> Brief: Write down the lines exactly as they appear, from the one that contains "IR2: KY-022 -> VS1838B" through the final line of the records, so that both ends are kept and no pictures come along.

Segment Start: Task data

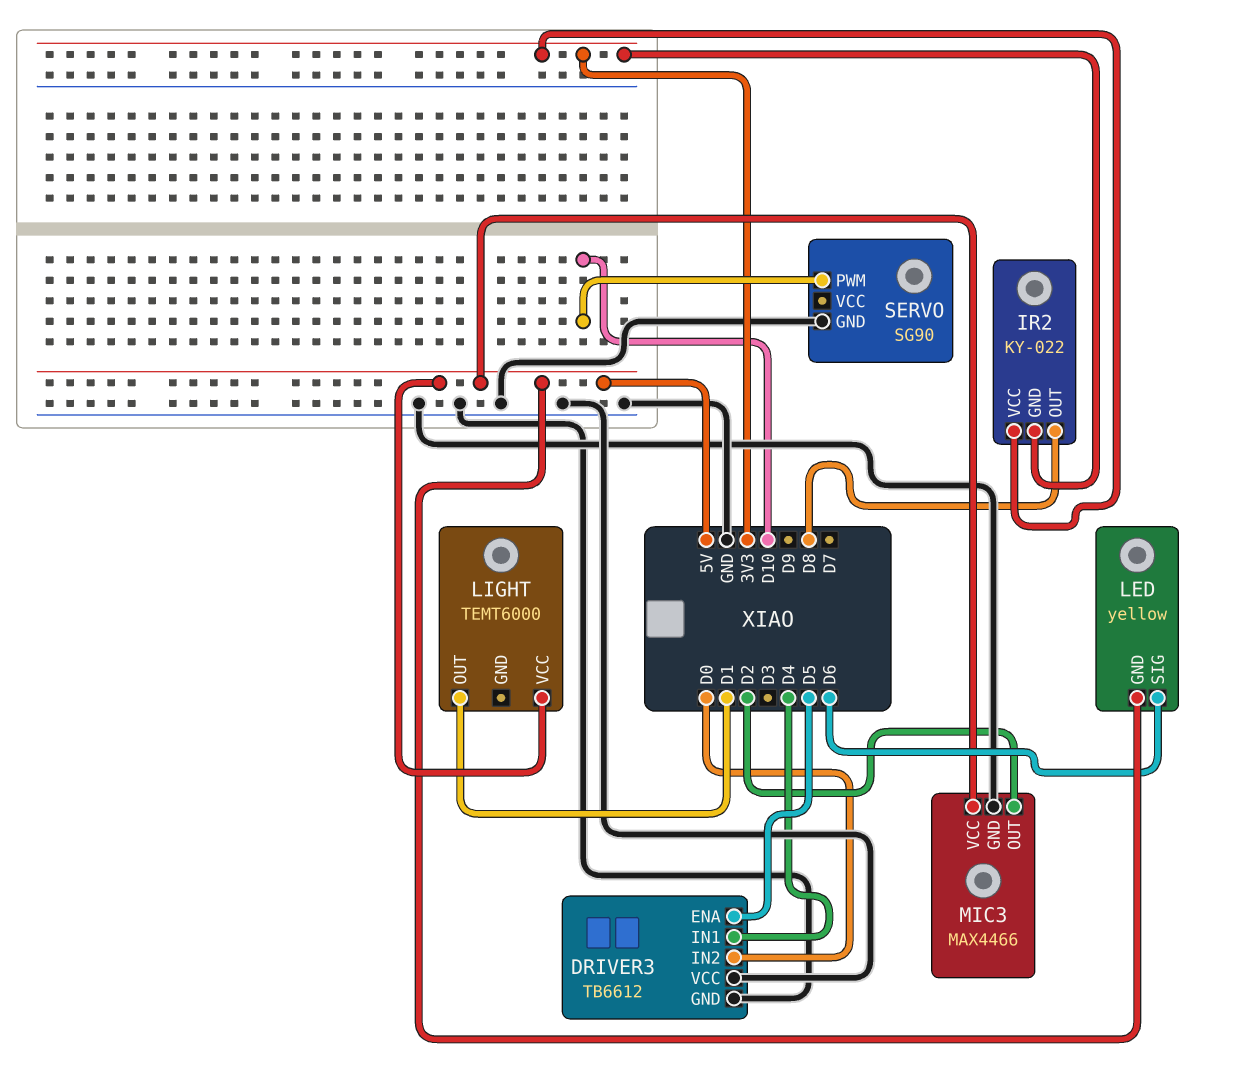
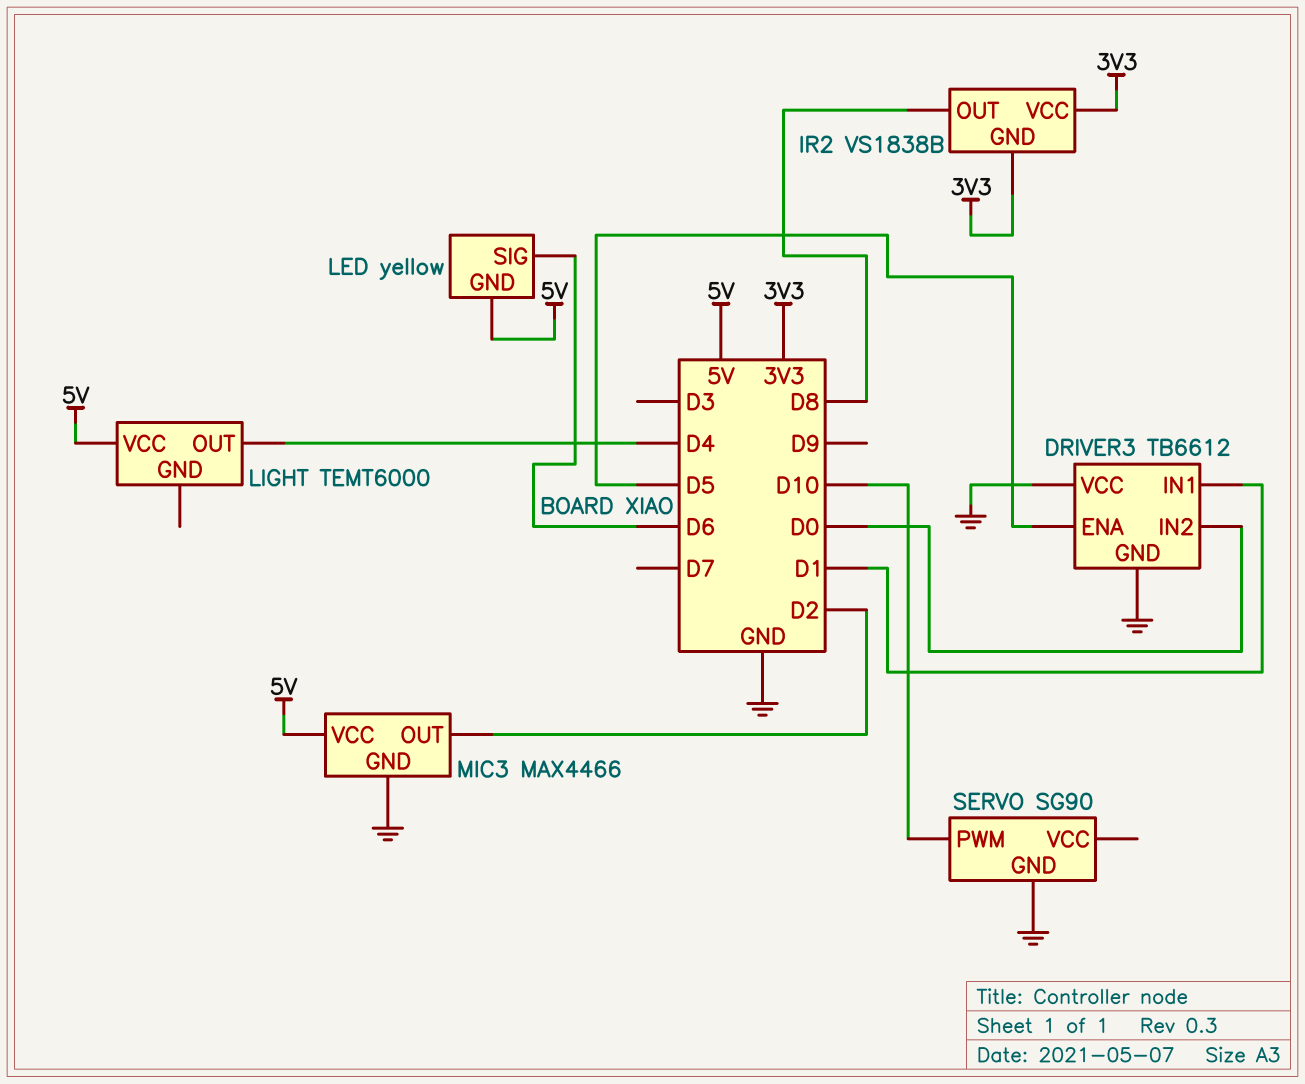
DRIVER3 pin IN1: D4 -> D1
IR2: KY-022 -> VS1838B
LIGHT pin OUT: D1 -> D4

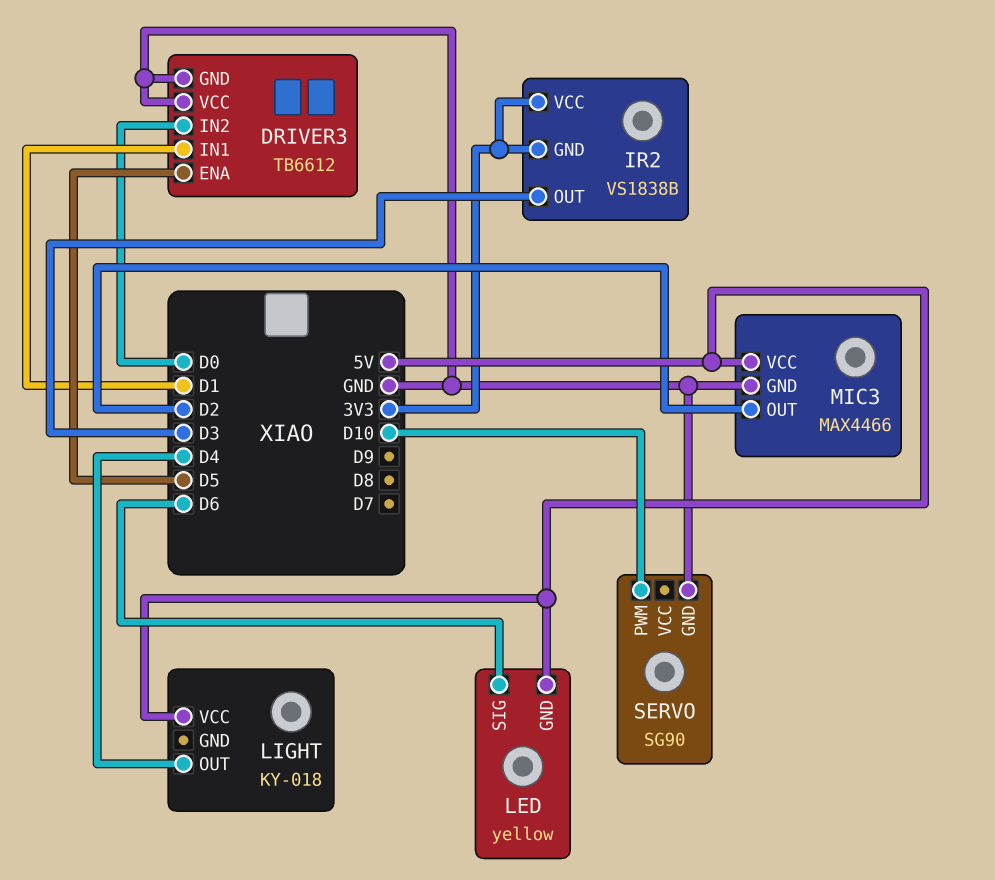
IR2 pin OUT: D8 -> D3
LIGHT: TEMT6000 -> KY-018

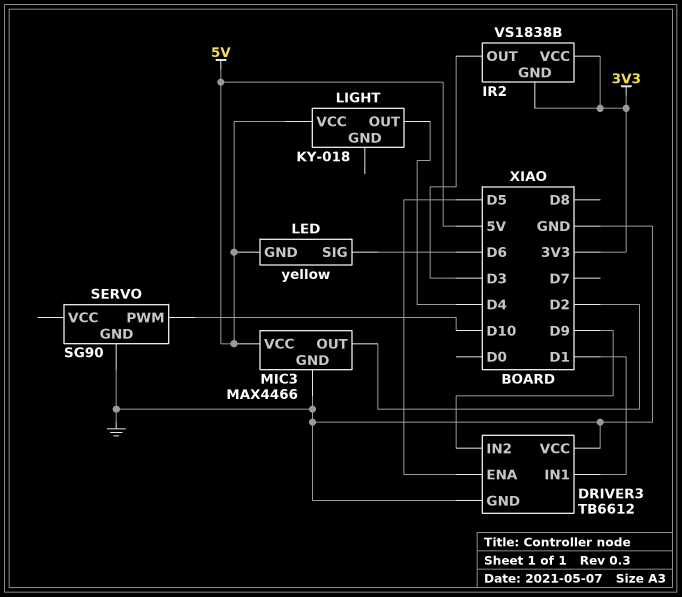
DRIVER3 pin IN2: D0 -> D9

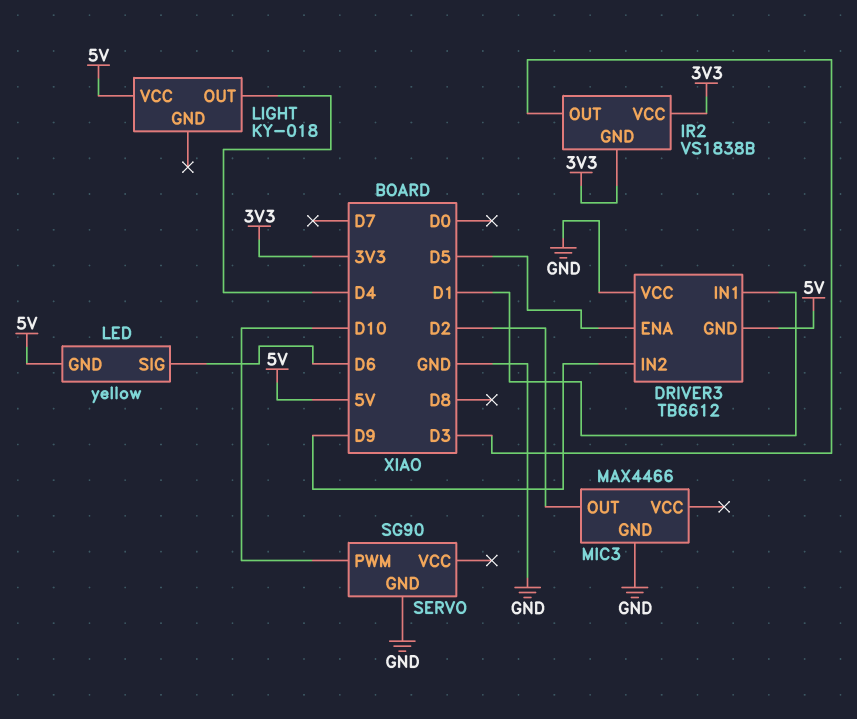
DRIVER3 pin GND: GND -> 5V
MIC3 pin VCC: 5V -> none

Segment End: Task data

> Solution for this task:
IR2: KY-022 -> VS1838B
LIGHT pin OUT: D1 -> D4

IR2 pin OUT: D8 -> D3
LIGHT: TEMT6000 -> KY-018

DRIVER3 pin IN2: D0 -> D9

DRIVER3 pin GND: GND -> 5V
MIC3 pin VCC: 5V -> none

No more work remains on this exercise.